---------- Dataset ----------
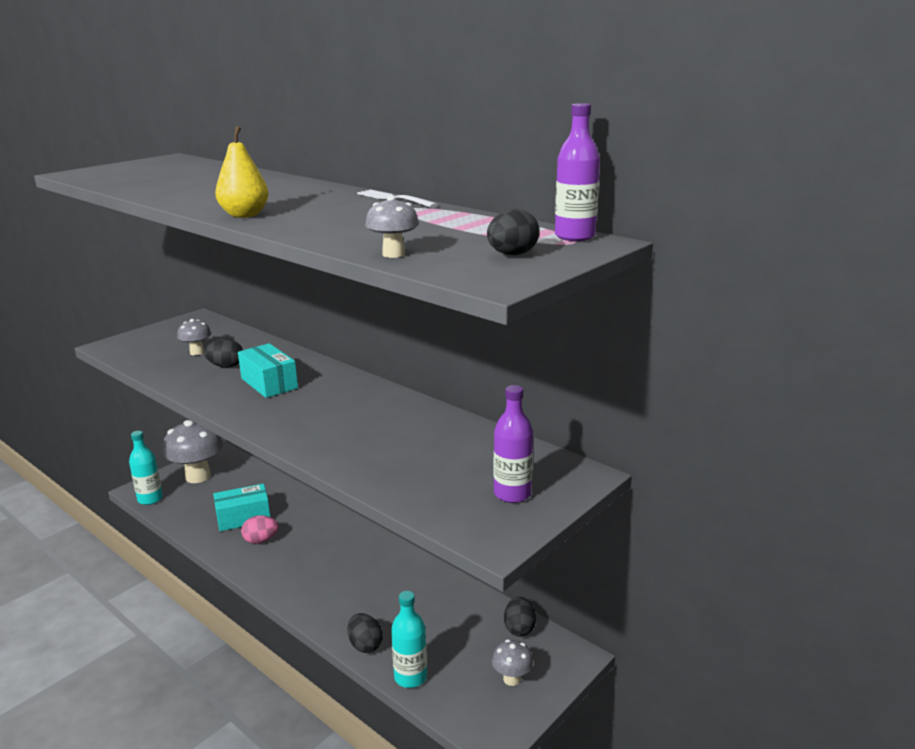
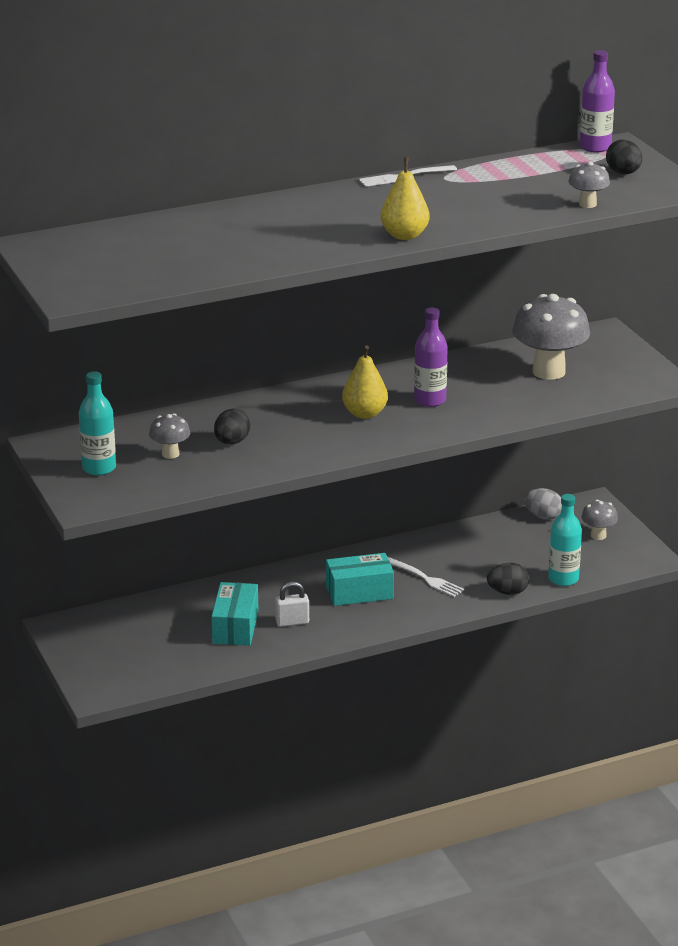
camera: 65 degrees left, 5 degrees up
(150, 499) = (129, 686): turquoise bottle -> turquoise bottle (99, 468)
(198, 476) = (106, 647): grey mushroom -> grey mushroom (548, 371)
(261, 540) = (292, 622): pink egg -> white padlock
(269, 383) = (304, 425): turquoise box -> turquoise box (359, 592)
(304, 401) = (364, 414): none -> yellow pear
(362, 588) = (425, 578): none -> white fork
(512, 494) = (609, 362): purple bottle -> purple bottle (430, 400)
(519, 628) = (543, 516): black egg -> grey egg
----------
* **Work request**
Leaving out all pictures, transcribe the listing exactly.

* **Response**
camera: 65 degrees left, 5 degrees up
(150, 499) = (129, 686): turquoise bottle -> turquoise bottle (99, 468)
(198, 476) = (106, 647): grey mushroom -> grey mushroom (548, 371)
(261, 540) = (292, 622): pink egg -> white padlock
(269, 383) = (304, 425): turquoise box -> turquoise box (359, 592)
(304, 401) = (364, 414): none -> yellow pear
(362, 588) = (425, 578): none -> white fork
(512, 494) = (609, 362): purple bottle -> purple bottle (430, 400)
(519, 628) = (543, 516): black egg -> grey egg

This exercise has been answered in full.